* What you have to do *
Taking the entries below, transcribe only the lines starting with the one with "lime cone A11" and going on through the one with "orange brick B3", exactly as written, without the pictures.

* Data supplied *
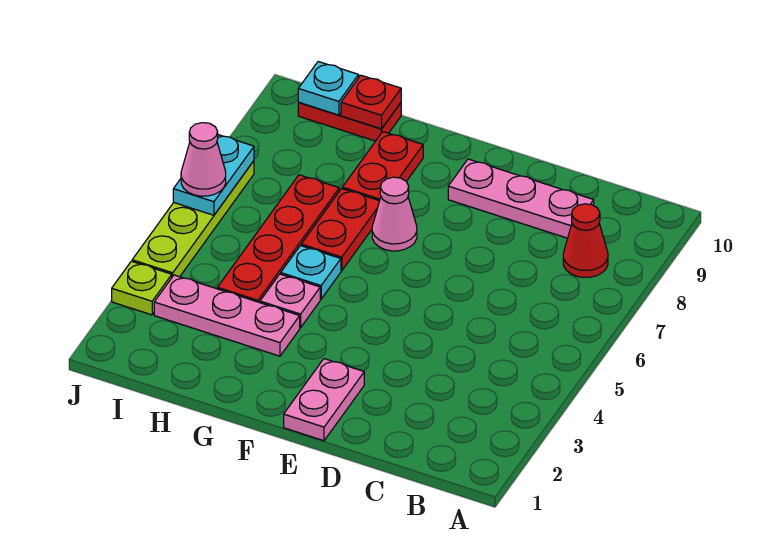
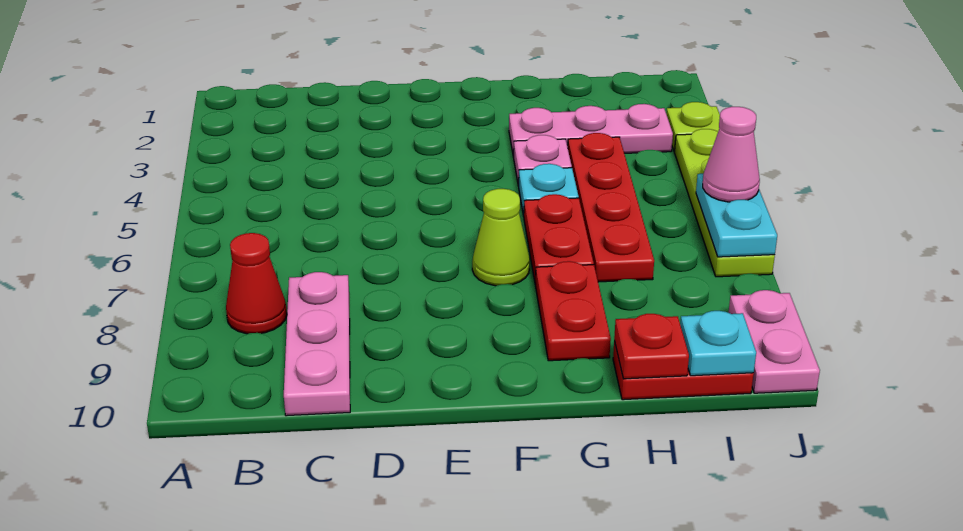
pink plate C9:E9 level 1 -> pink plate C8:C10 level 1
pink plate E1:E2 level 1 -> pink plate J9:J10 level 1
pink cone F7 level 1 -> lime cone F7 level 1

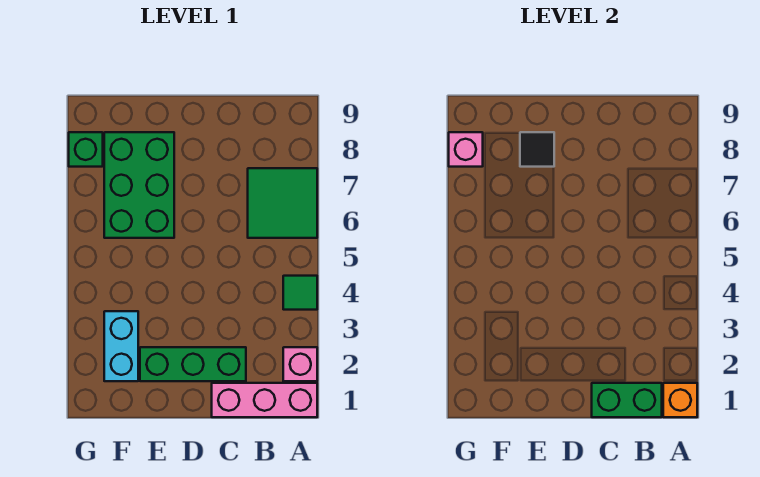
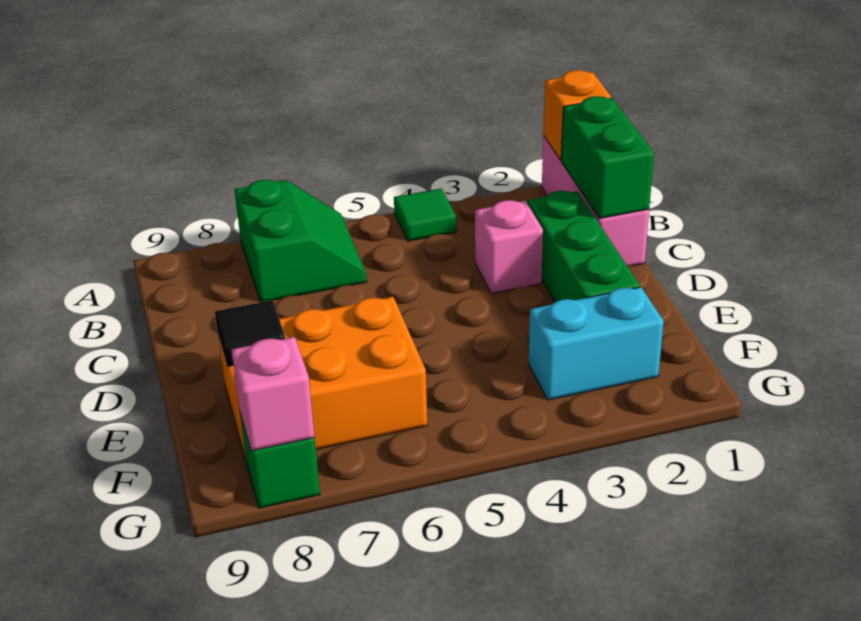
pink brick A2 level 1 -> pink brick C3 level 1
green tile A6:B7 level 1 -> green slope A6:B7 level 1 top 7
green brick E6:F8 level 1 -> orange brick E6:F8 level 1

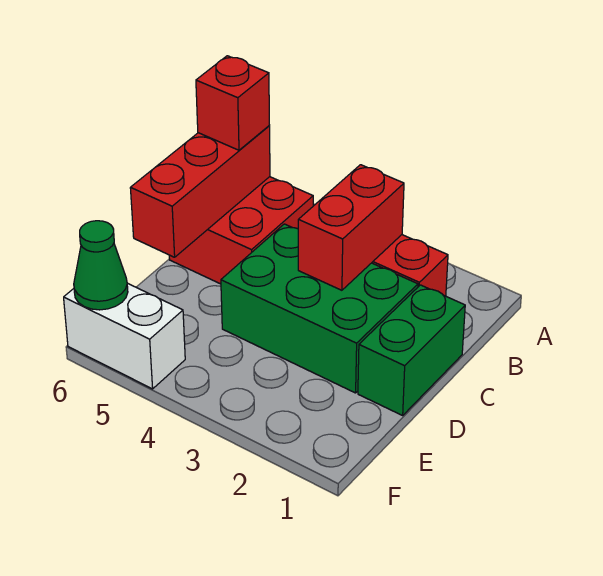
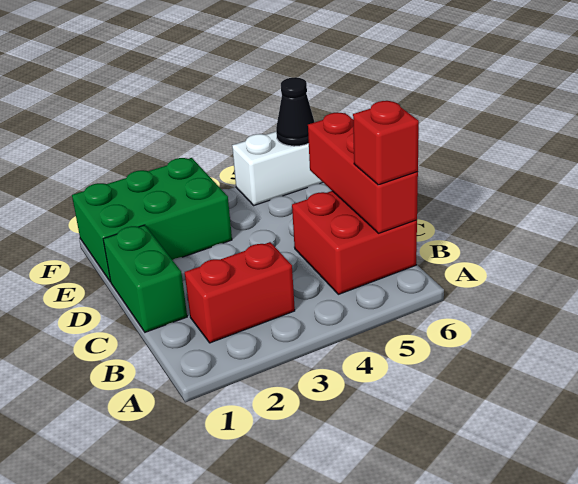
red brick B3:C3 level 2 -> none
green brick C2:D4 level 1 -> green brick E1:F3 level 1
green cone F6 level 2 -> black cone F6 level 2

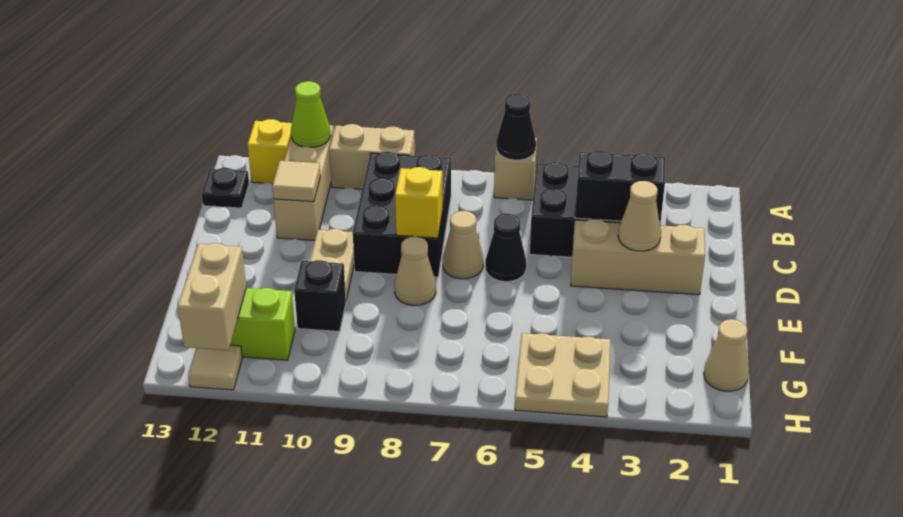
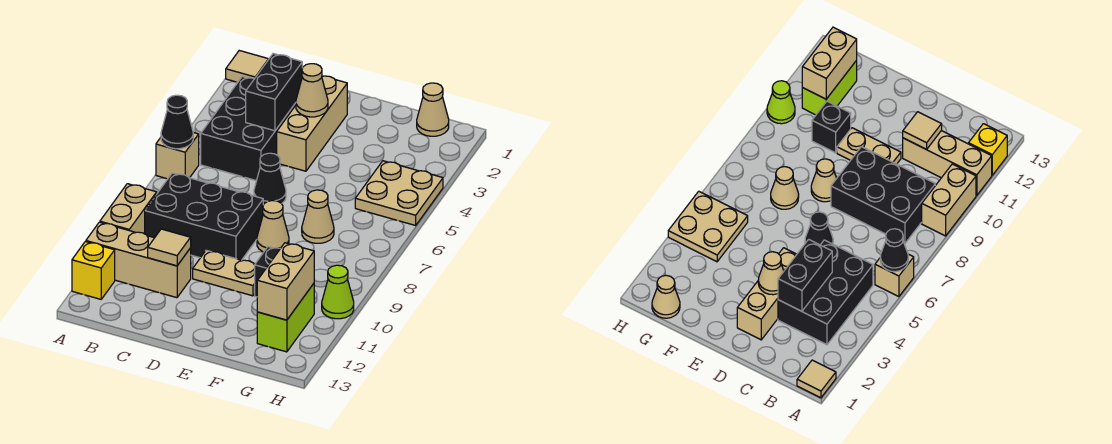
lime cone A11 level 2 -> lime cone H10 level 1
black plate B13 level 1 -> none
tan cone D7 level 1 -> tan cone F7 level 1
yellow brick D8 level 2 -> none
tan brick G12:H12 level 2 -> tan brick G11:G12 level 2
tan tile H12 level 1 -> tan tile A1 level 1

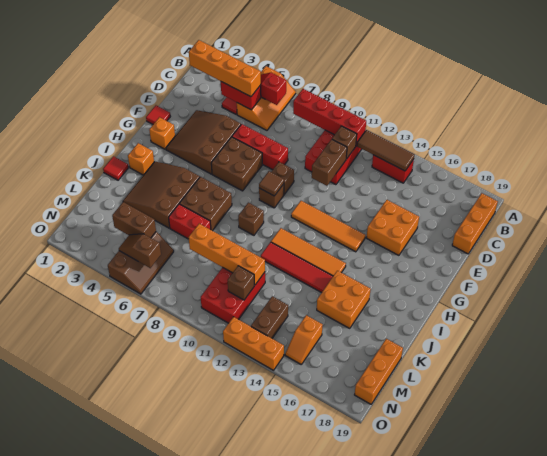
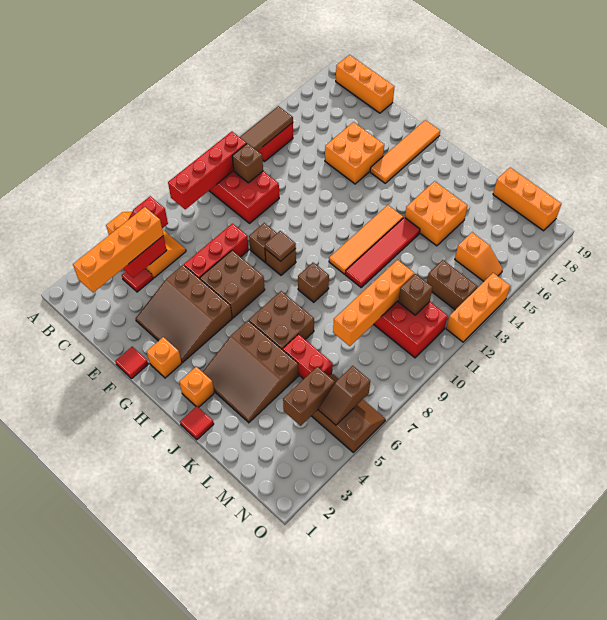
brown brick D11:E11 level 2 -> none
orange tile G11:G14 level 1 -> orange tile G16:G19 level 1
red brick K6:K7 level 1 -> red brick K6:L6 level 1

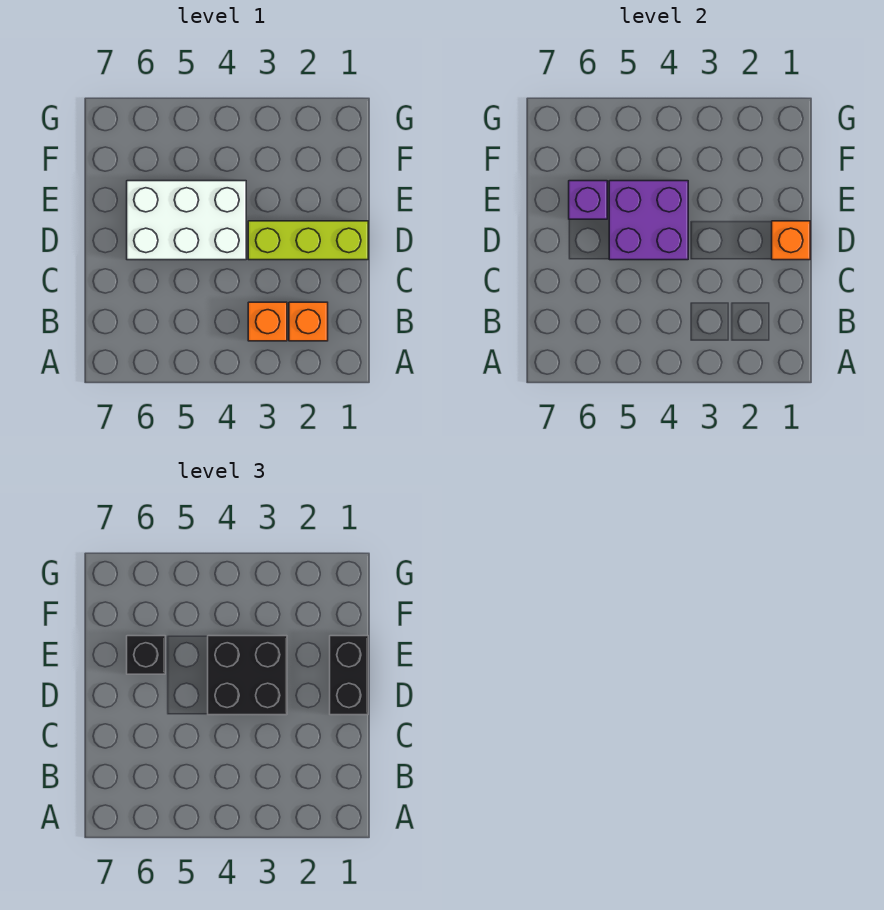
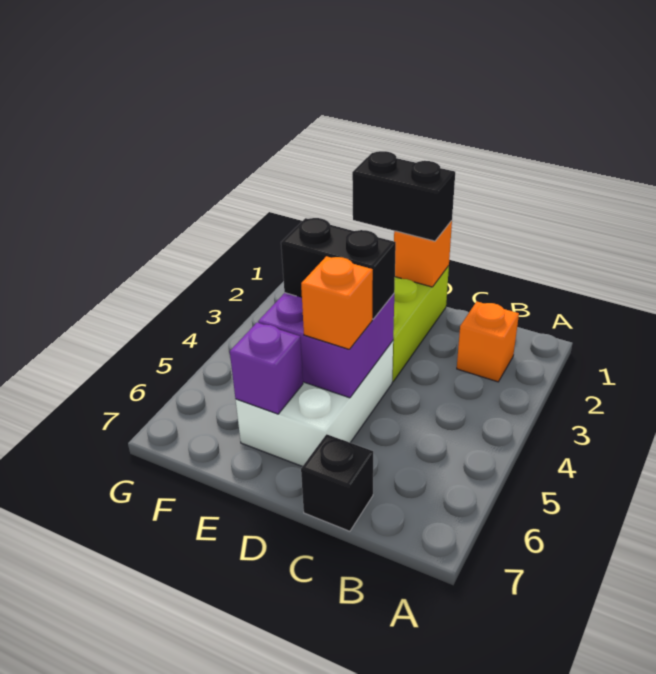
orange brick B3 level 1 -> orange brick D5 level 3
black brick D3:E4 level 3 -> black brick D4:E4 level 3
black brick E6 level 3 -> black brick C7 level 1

* Response *
lime cone A11 level 2 -> lime cone H10 level 1
black plate B13 level 1 -> none
tan cone D7 level 1 -> tan cone F7 level 1
yellow brick D8 level 2 -> none
tan brick G12:H12 level 2 -> tan brick G11:G12 level 2
tan tile H12 level 1 -> tan tile A1 level 1

brown brick D11:E11 level 2 -> none
orange tile G11:G14 level 1 -> orange tile G16:G19 level 1
red brick K6:K7 level 1 -> red brick K6:L6 level 1

orange brick B3 level 1 -> orange brick D5 level 3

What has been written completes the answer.